AIM OF THE EXERCISE
Lines with "camera": please show every one of them from the listing below.

SUPPLIED ENTRIES

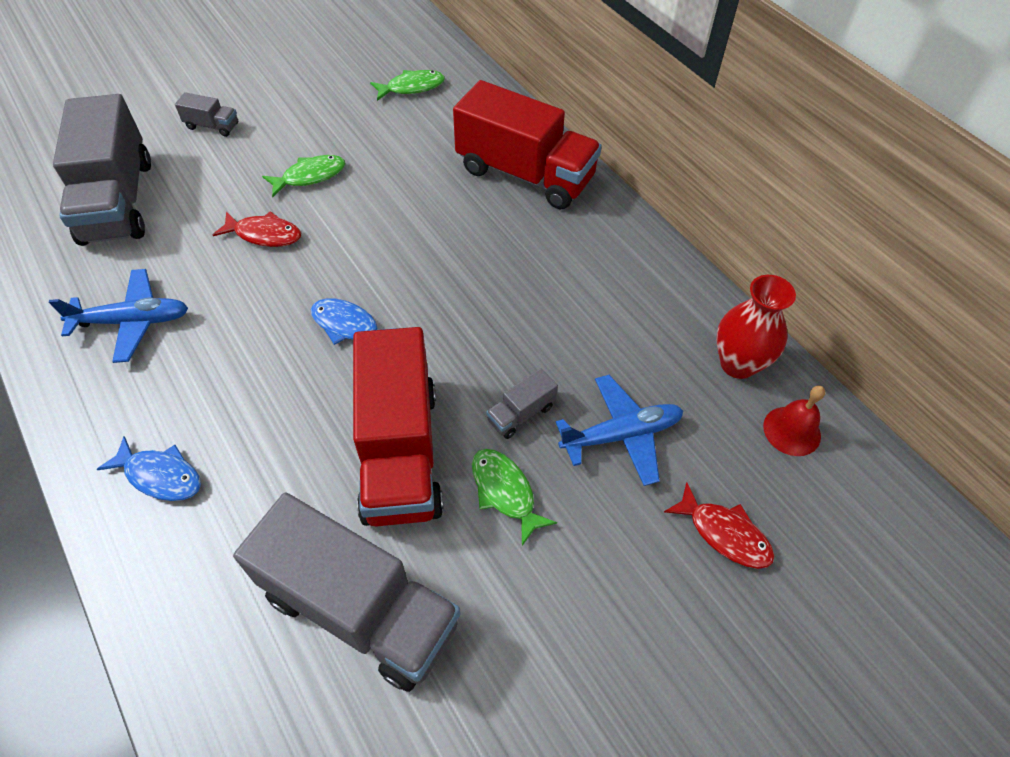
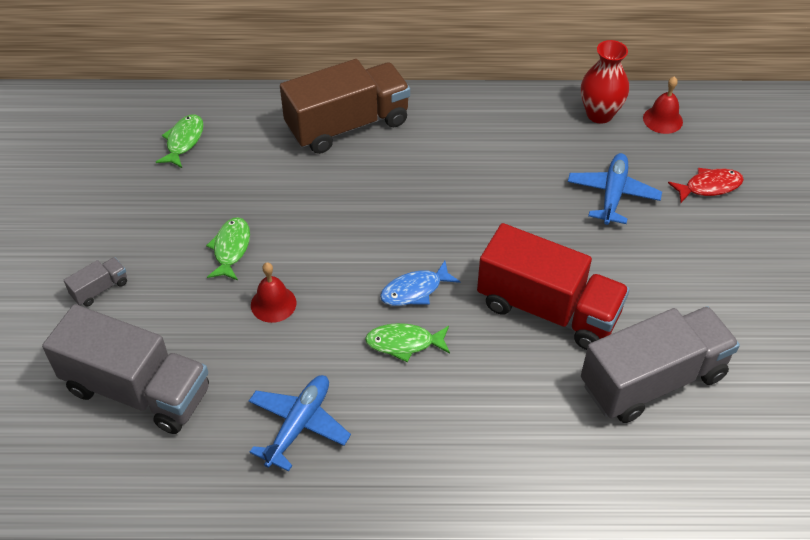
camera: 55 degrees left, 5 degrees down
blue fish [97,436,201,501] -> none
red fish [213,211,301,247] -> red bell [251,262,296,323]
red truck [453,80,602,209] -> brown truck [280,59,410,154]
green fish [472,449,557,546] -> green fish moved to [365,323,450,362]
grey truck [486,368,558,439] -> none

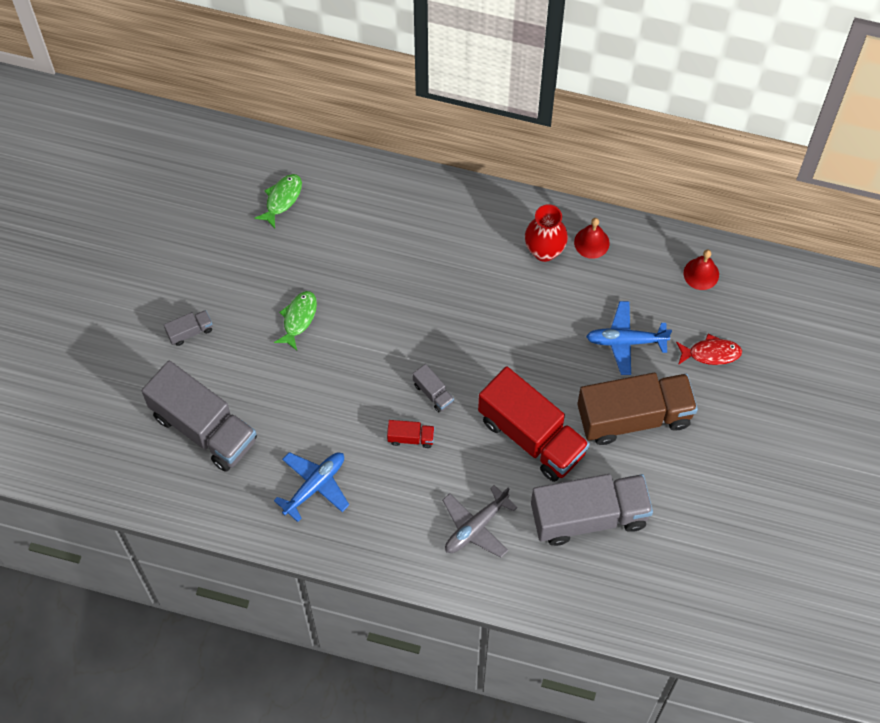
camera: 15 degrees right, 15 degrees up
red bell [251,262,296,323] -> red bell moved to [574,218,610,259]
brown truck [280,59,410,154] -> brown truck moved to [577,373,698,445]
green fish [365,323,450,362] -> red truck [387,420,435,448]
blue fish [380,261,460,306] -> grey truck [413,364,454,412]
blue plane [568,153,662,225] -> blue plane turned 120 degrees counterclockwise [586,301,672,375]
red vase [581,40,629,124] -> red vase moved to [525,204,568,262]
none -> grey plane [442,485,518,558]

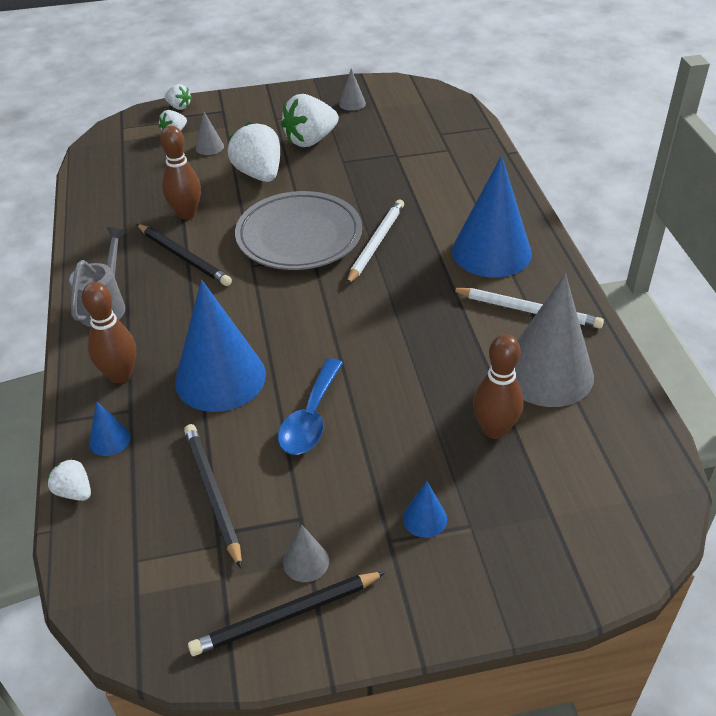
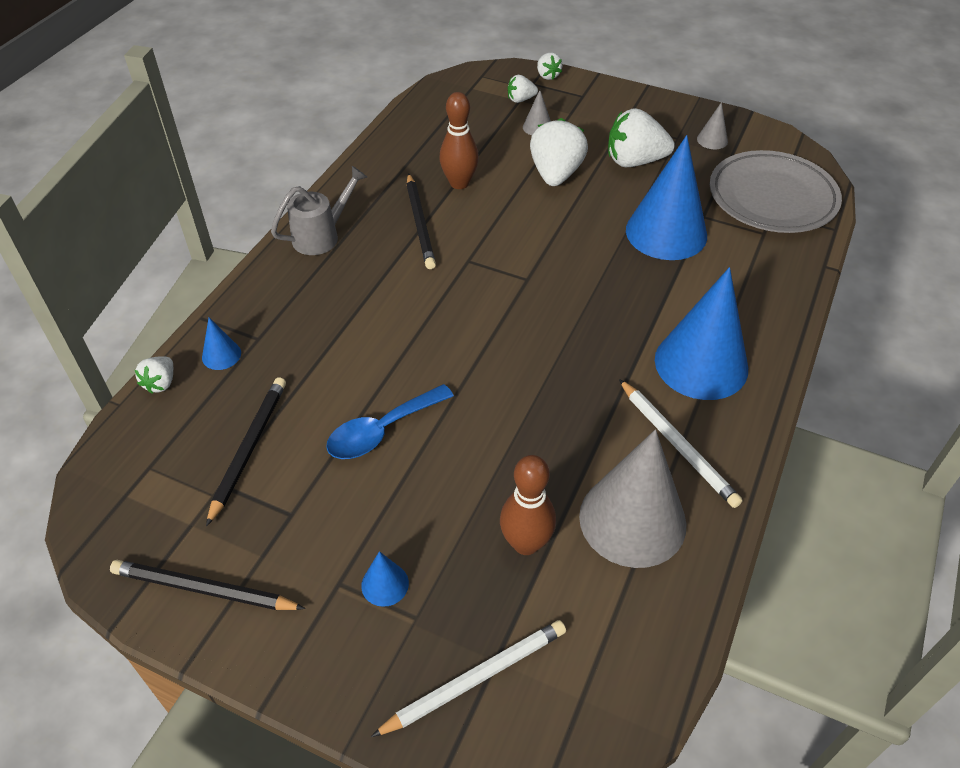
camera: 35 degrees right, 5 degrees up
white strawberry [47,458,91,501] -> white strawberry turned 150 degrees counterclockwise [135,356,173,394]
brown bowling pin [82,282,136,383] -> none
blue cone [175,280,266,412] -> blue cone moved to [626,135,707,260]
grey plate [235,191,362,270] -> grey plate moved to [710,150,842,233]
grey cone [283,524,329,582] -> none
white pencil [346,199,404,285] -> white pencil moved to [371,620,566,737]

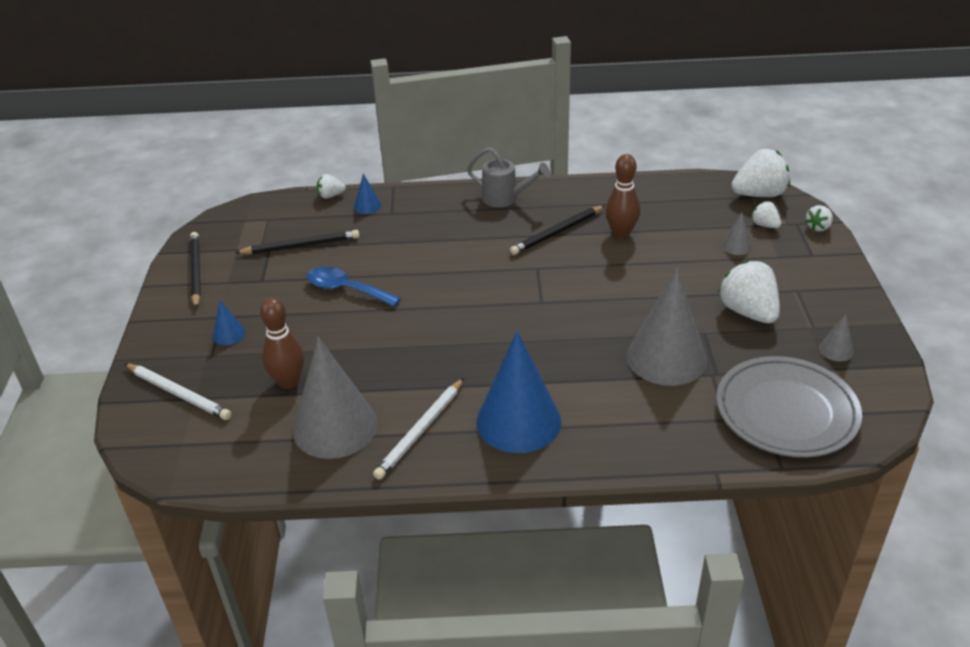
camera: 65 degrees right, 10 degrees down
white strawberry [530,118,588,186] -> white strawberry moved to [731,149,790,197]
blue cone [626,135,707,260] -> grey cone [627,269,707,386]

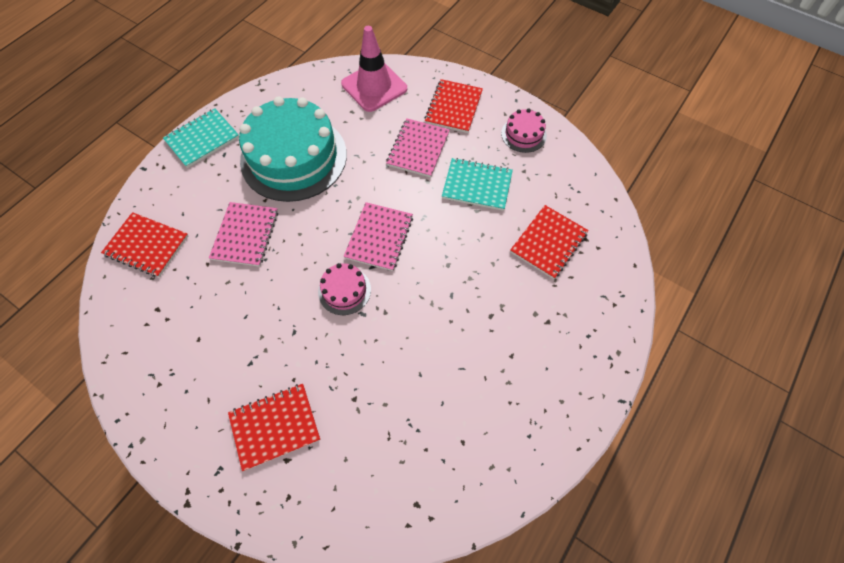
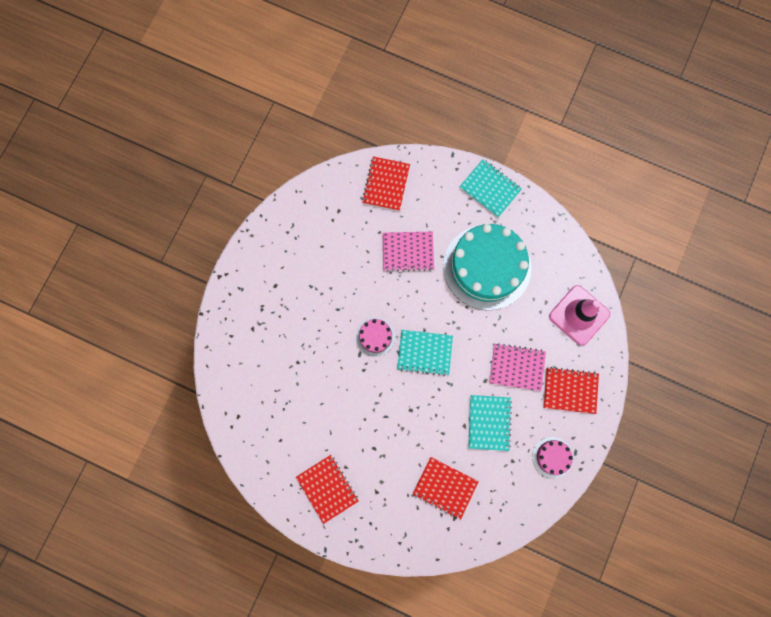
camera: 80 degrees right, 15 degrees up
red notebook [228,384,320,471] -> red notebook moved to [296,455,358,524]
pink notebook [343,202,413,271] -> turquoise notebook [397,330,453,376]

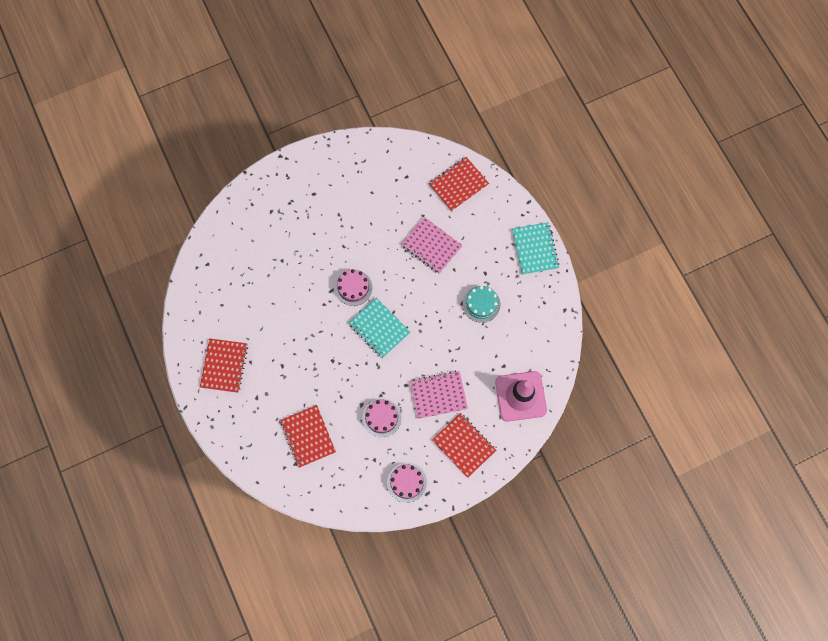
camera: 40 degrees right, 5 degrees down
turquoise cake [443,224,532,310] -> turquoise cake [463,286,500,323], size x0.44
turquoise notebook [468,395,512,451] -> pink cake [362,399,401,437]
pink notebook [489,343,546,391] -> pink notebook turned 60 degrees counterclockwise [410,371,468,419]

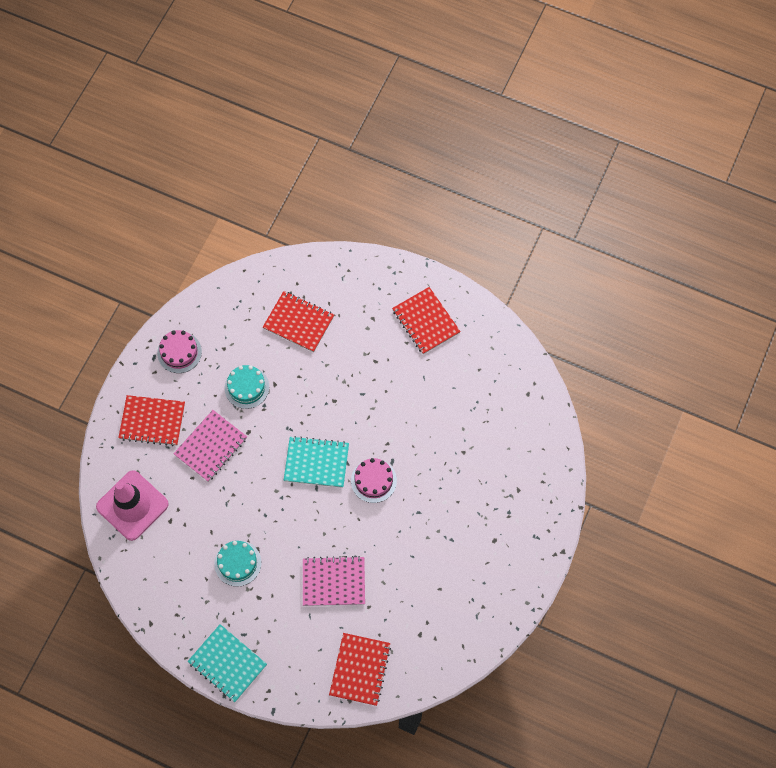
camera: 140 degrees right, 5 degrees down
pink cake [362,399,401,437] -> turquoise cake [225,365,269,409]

FINAL ANSWER
camera: 55 degrees left, 5 degrees down
camera: 15 degrees right, 15 degrees up
camera: 35 degrees right, 5 degrees up
camera: 65 degrees right, 10 degrees down
camera: 80 degrees right, 15 degrees up
camera: 40 degrees right, 5 degrees down
camera: 140 degrees right, 5 degrees down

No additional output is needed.